*PROBLEM*
Rewrite every line of the listing with "counterclockwise" changed to "anticlockwise" and everything else kept the same. Leave the pictures out of your answer.

*GIVEN DATA*
= = = =
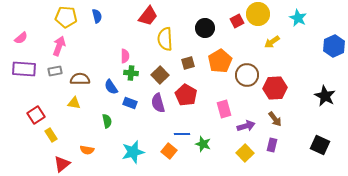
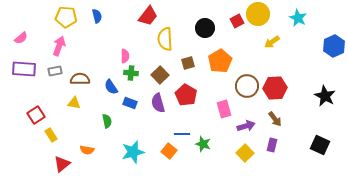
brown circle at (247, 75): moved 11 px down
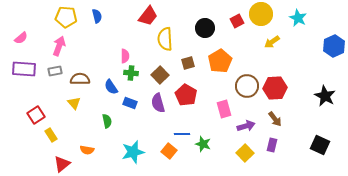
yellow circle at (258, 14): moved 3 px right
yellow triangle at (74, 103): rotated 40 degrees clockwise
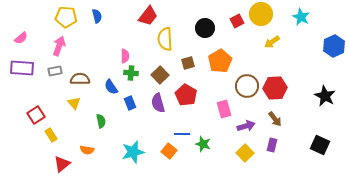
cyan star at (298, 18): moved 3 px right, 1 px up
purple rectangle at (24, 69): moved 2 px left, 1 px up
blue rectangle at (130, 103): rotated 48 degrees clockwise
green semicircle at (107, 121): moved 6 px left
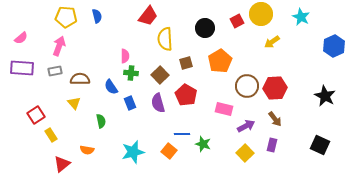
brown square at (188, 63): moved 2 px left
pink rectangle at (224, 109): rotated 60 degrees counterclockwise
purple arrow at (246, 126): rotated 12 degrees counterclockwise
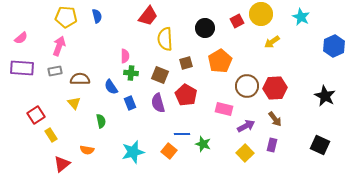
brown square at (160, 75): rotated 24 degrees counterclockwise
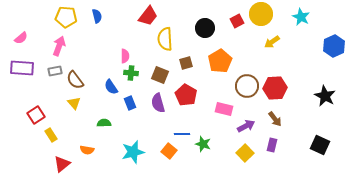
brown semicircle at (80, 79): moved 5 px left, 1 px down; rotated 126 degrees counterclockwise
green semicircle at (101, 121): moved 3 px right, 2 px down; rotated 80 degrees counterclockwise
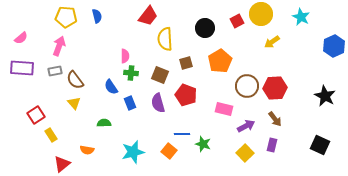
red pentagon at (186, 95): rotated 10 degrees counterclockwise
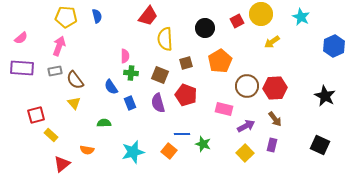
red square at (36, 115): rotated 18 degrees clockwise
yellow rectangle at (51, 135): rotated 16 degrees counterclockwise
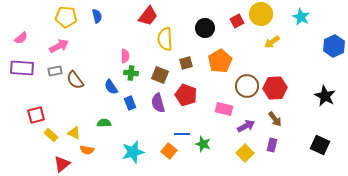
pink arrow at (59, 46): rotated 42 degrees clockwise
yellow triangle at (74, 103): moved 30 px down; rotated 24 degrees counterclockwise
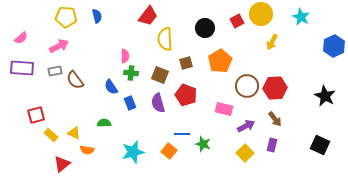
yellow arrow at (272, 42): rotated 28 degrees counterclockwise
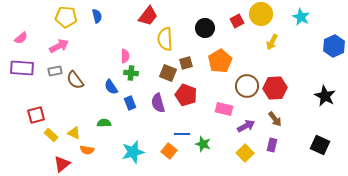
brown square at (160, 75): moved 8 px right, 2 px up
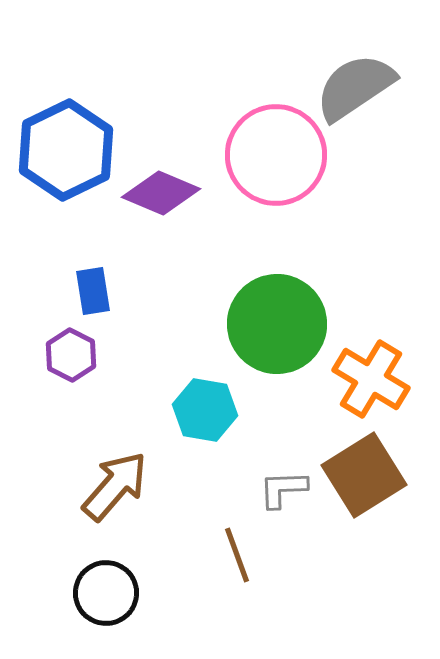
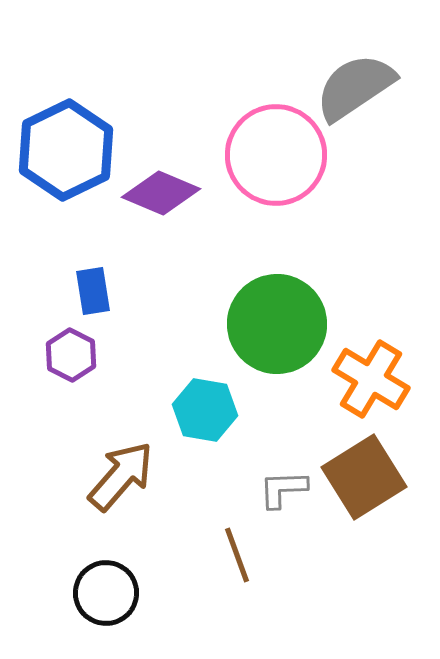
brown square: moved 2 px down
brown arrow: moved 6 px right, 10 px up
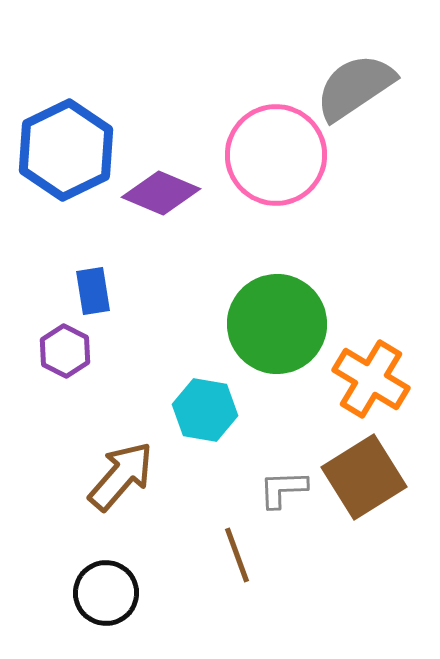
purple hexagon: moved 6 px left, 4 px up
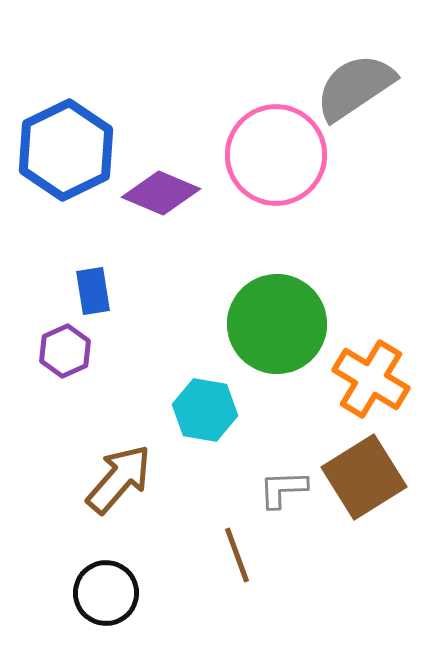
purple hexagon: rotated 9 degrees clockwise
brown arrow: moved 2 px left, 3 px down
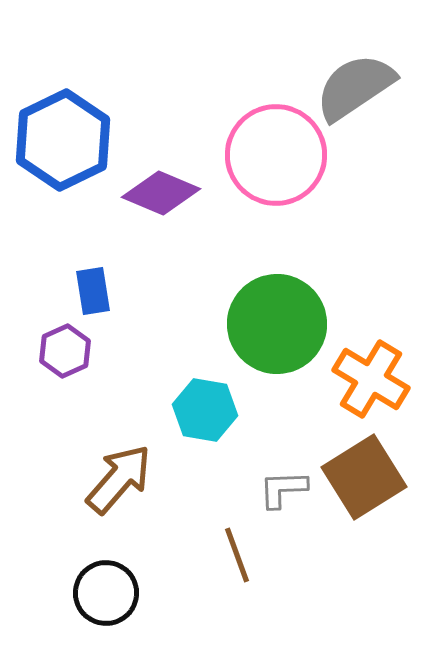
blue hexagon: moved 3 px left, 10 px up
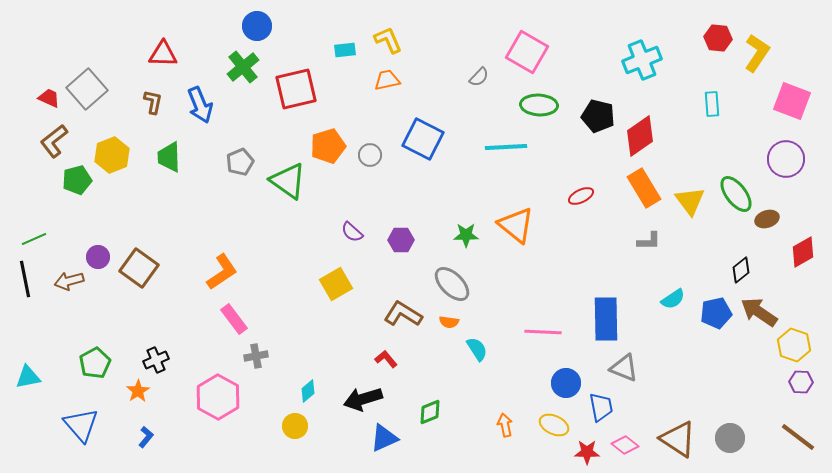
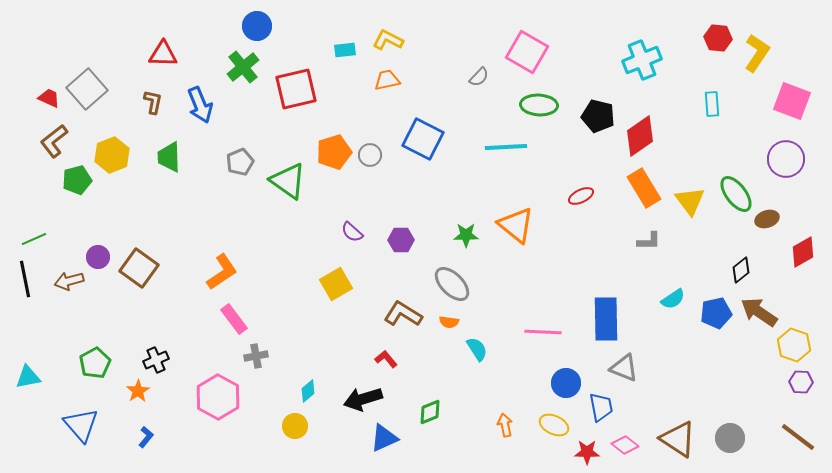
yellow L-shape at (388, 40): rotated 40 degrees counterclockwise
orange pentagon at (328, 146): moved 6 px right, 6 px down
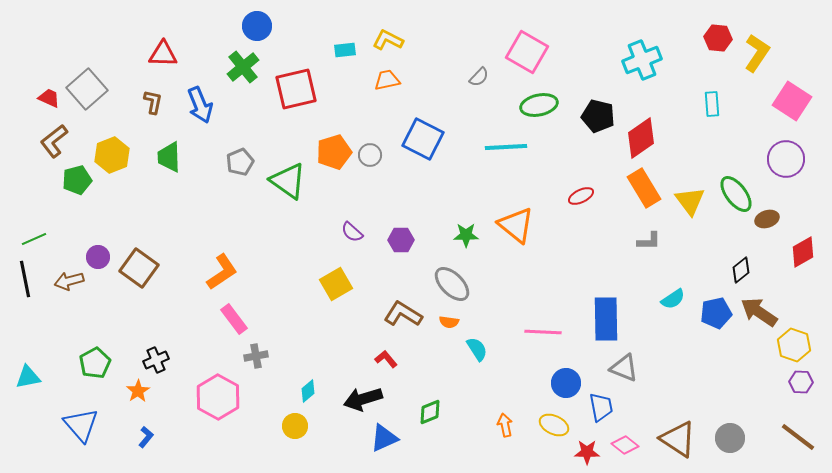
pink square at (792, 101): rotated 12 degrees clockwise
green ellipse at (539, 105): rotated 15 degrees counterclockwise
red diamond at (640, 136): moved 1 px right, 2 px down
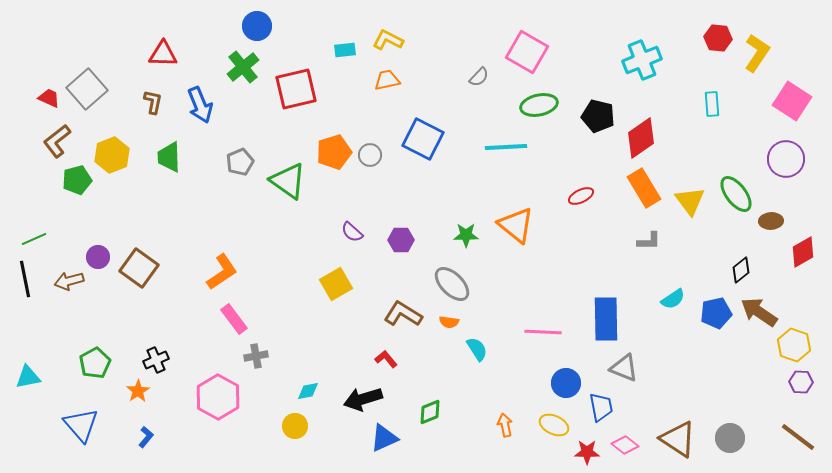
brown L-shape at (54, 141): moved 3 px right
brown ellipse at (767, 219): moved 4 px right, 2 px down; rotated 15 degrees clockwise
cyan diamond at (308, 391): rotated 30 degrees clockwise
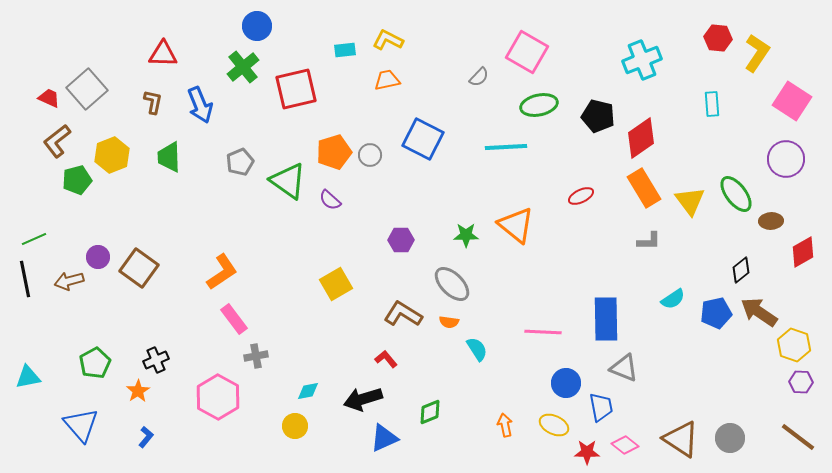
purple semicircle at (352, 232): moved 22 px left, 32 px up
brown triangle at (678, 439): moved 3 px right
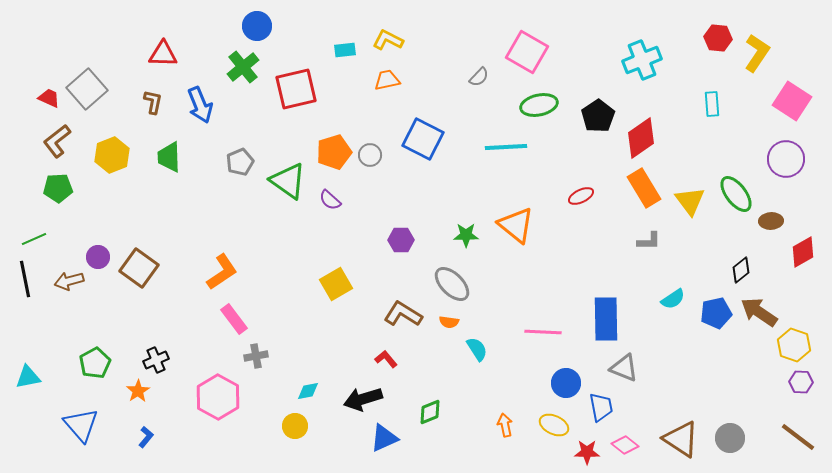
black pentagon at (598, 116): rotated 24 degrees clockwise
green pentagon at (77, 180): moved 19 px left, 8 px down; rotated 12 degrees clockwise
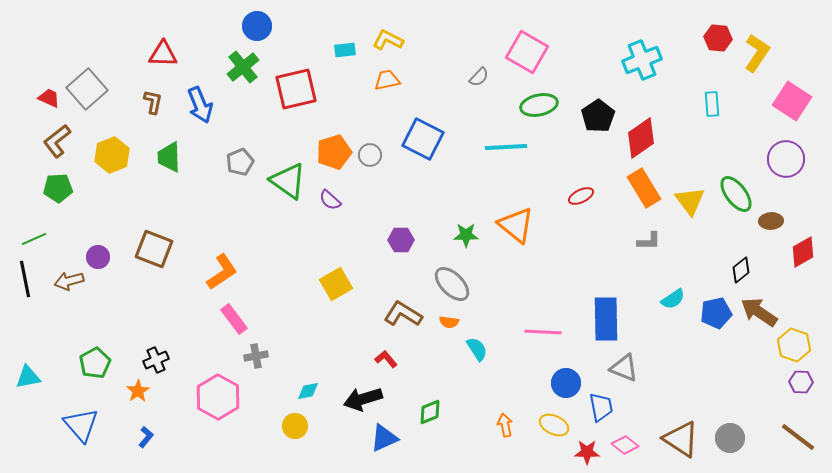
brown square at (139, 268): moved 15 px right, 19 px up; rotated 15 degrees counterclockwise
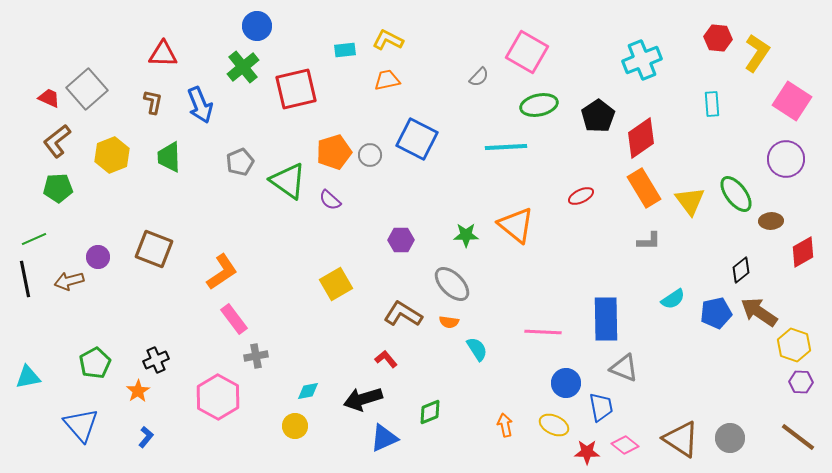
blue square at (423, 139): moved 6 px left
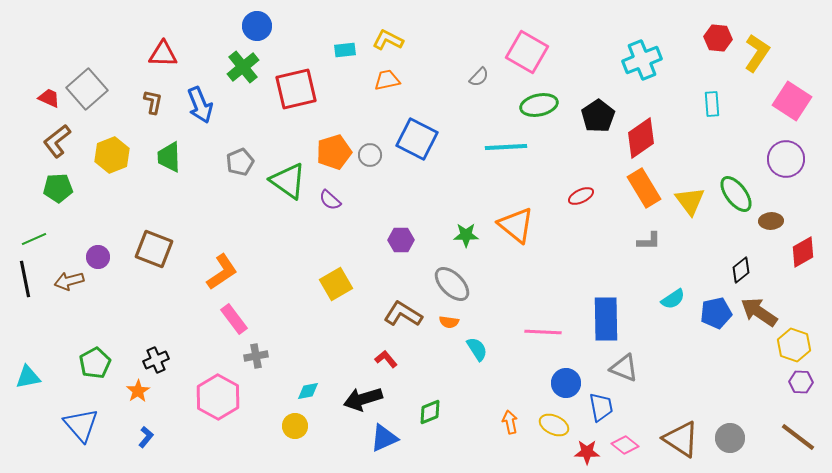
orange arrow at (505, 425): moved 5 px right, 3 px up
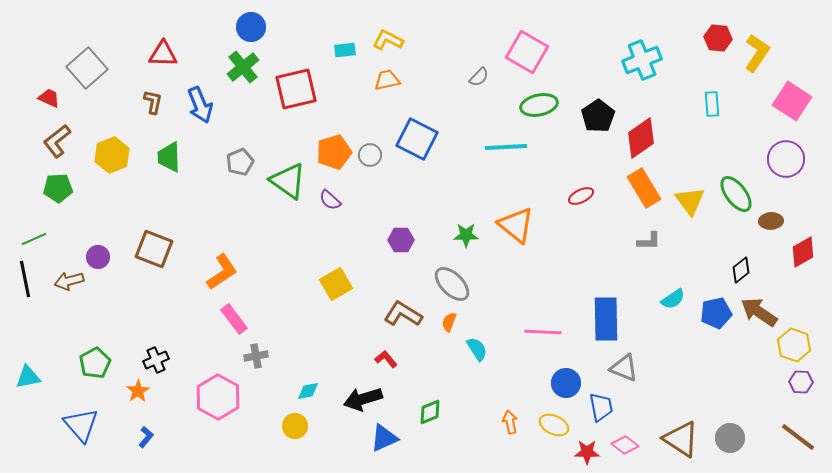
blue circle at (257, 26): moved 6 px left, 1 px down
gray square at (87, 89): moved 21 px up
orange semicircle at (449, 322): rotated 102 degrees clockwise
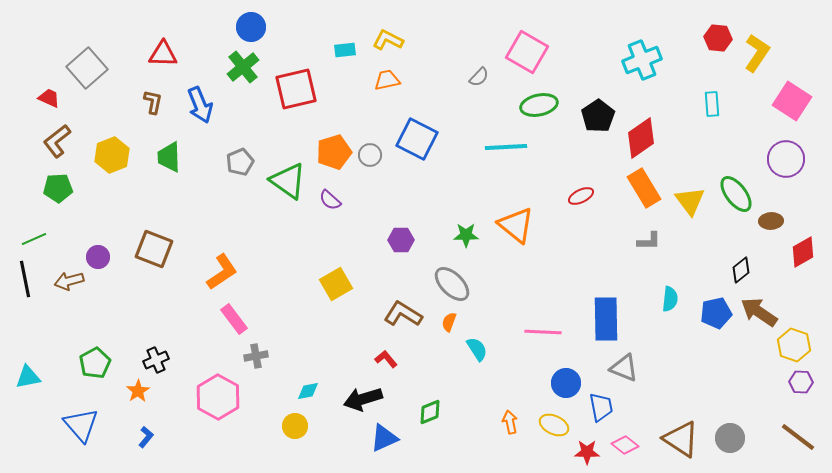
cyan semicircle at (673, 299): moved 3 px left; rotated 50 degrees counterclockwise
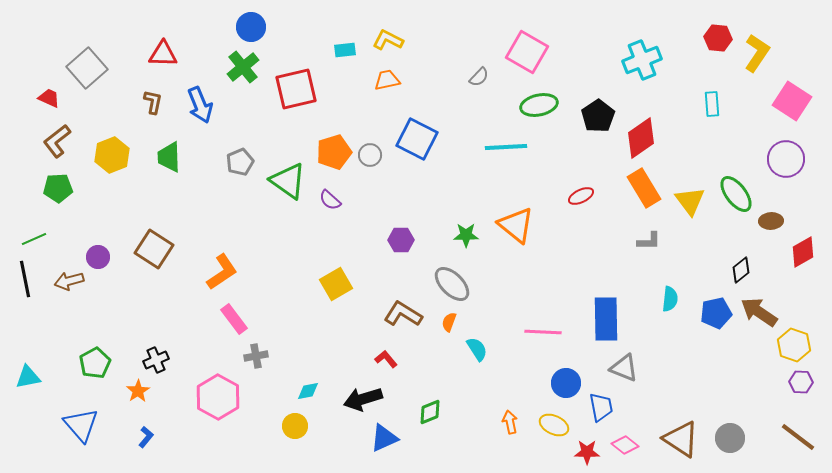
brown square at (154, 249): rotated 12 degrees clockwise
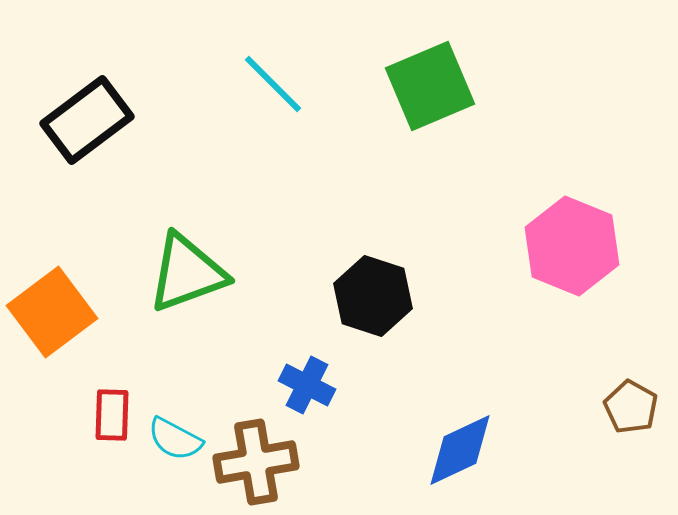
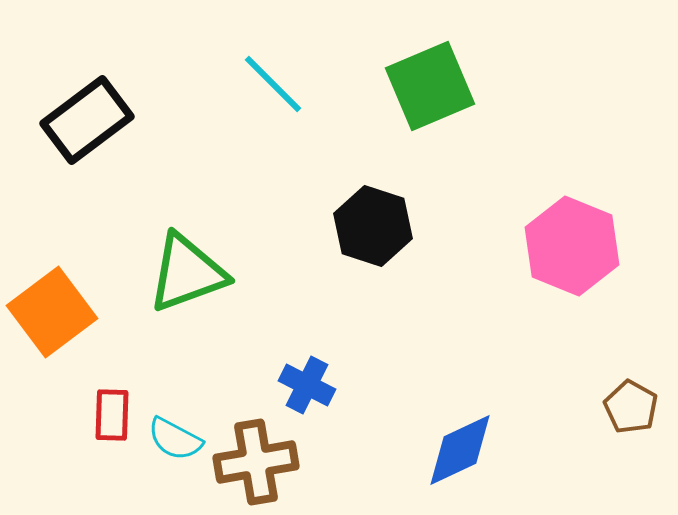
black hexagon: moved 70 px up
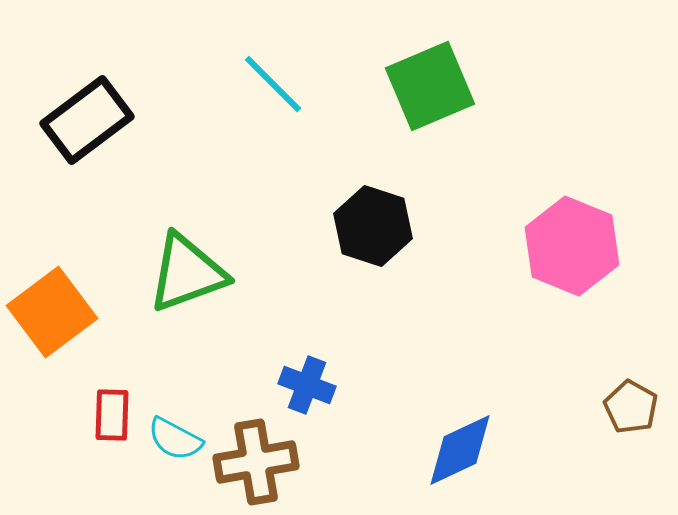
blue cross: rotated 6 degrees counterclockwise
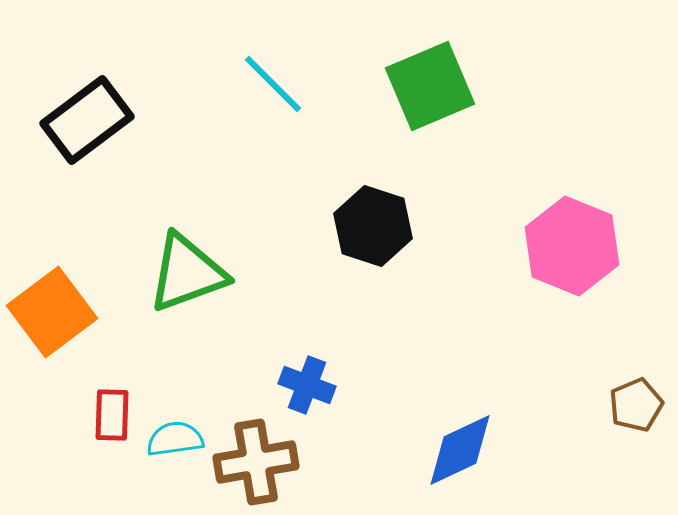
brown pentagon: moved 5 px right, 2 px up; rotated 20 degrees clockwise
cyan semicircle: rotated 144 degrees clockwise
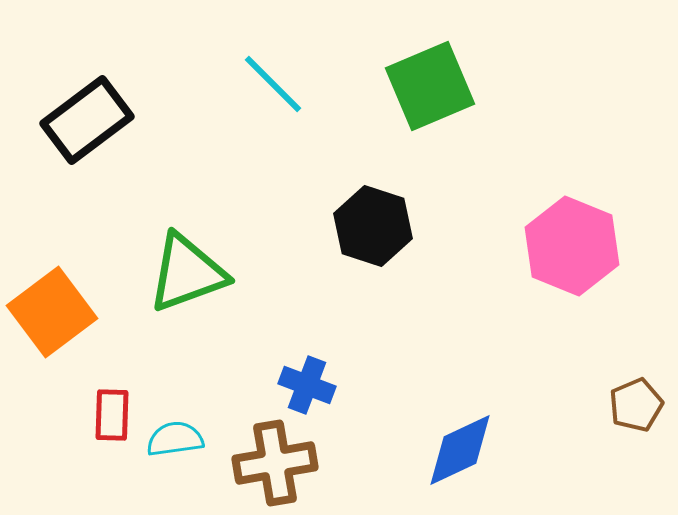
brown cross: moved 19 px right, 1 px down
= = = =
*ANSWER TO THE TASK*
brown circle at (247, 75): moved 11 px down
yellow circle at (258, 14): moved 3 px right
yellow triangle at (74, 103): rotated 40 degrees clockwise
cyan star at (298, 18): moved 3 px right, 1 px up
purple rectangle at (24, 69): moved 2 px left, 1 px up
blue rectangle at (130, 103): rotated 48 degrees clockwise
green semicircle at (107, 121): moved 6 px left
brown square at (188, 63): moved 2 px left
pink rectangle at (224, 109): rotated 60 degrees anticlockwise
purple arrow at (246, 126): rotated 12 degrees anticlockwise
brown square at (160, 75): rotated 24 degrees anticlockwise
brown semicircle at (80, 79): moved 5 px left, 1 px down; rotated 126 degrees anticlockwise
green semicircle at (101, 121): moved 3 px right, 2 px down; rotated 80 degrees anticlockwise
red pentagon at (186, 95): rotated 10 degrees anticlockwise
red square at (36, 115): rotated 18 degrees clockwise
yellow rectangle at (51, 135): rotated 16 degrees anticlockwise
pink arrow at (59, 46): rotated 42 degrees clockwise
yellow triangle at (74, 103): moved 30 px down; rotated 24 degrees anticlockwise
yellow arrow at (272, 42): rotated 28 degrees anticlockwise
brown square at (160, 75): moved 8 px right, 2 px up
brown square: moved 2 px down
brown arrow: moved 6 px right, 10 px up
purple hexagon: moved 6 px left, 4 px up
purple hexagon: rotated 9 degrees clockwise
brown arrow: moved 2 px left, 3 px down
blue hexagon: moved 3 px left, 10 px up
yellow L-shape at (388, 40): rotated 40 degrees anticlockwise
orange pentagon at (328, 146): moved 6 px right, 6 px down
pink square at (792, 101): rotated 12 degrees clockwise
green ellipse at (539, 105): rotated 15 degrees anticlockwise
red diamond at (640, 136): moved 1 px right, 2 px down
brown L-shape at (54, 141): moved 3 px right
brown ellipse at (767, 219): moved 4 px right, 2 px down; rotated 15 degrees clockwise
cyan diamond at (308, 391): rotated 30 degrees clockwise
purple semicircle at (352, 232): moved 22 px left, 32 px up
brown triangle at (678, 439): moved 3 px right
black pentagon at (598, 116): rotated 24 degrees clockwise
green pentagon at (77, 180): moved 19 px left, 8 px down; rotated 12 degrees clockwise
brown square at (139, 268): moved 15 px right, 19 px up; rotated 15 degrees anticlockwise
blue square at (423, 139): moved 6 px left
orange arrow at (505, 425): moved 5 px right, 3 px up
blue circle at (257, 26): moved 6 px left, 1 px down
gray square at (87, 89): moved 21 px up
orange semicircle at (449, 322): rotated 102 degrees clockwise
cyan semicircle at (673, 299): moved 3 px left; rotated 50 degrees anticlockwise
brown square at (154, 249): rotated 12 degrees clockwise
black hexagon: moved 70 px up
blue cross: rotated 6 degrees anticlockwise
brown pentagon: moved 5 px right, 2 px up; rotated 20 degrees clockwise
cyan semicircle: rotated 144 degrees clockwise
brown cross: moved 19 px right, 1 px down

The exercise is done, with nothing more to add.